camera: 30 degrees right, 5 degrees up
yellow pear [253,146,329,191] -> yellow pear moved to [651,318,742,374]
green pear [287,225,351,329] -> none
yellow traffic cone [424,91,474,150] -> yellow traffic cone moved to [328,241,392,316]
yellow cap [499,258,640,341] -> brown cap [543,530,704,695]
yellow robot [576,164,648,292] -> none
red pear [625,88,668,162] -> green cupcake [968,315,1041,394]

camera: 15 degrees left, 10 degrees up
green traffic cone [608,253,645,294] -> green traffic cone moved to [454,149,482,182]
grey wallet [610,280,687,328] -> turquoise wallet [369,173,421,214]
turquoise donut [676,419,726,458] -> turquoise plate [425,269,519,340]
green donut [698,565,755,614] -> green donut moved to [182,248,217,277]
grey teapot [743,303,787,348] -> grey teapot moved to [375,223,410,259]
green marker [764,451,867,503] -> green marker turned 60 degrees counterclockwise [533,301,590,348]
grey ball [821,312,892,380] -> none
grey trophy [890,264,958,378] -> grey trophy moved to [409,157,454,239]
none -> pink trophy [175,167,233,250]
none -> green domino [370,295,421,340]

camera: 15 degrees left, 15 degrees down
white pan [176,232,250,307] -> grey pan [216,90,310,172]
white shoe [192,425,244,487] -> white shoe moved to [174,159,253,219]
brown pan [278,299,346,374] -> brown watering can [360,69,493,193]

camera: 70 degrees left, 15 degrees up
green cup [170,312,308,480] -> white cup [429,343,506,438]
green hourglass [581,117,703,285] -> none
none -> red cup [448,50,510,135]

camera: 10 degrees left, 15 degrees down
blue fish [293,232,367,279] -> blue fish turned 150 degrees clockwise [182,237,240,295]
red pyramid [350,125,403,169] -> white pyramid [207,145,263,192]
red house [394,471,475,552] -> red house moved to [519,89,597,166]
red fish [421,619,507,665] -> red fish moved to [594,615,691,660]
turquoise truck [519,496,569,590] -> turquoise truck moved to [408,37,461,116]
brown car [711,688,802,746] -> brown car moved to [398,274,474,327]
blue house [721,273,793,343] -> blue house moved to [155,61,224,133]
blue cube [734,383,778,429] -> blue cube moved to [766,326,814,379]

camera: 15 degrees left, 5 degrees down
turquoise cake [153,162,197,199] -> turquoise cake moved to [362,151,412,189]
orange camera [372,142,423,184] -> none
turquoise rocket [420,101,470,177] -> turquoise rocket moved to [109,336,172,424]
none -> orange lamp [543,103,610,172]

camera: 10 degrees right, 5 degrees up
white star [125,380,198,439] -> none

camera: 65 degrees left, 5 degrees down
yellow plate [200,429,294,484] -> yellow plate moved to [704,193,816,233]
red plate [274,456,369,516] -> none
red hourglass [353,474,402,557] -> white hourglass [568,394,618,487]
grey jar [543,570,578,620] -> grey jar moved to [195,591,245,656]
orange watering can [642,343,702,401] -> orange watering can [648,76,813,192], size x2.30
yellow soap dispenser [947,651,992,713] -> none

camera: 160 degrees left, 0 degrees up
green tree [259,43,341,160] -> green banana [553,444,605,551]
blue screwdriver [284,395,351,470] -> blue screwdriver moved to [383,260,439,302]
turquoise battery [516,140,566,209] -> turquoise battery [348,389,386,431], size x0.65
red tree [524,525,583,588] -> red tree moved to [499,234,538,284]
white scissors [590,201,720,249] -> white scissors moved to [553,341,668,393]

______

Scan the listing above for the word "grey" and copy every line that holds it.

grey wallet [610,280,687,328] -> turquoise wallet [369,173,421,214]
grey teapot [743,303,787,348] -> grey teapot moved to [375,223,410,259]
grey ball [821,312,892,380] -> none
grey trophy [890,264,958,378] -> grey trophy moved to [409,157,454,239]
white pan [176,232,250,307] -> grey pan [216,90,310,172]
grey jar [543,570,578,620] -> grey jar moved to [195,591,245,656]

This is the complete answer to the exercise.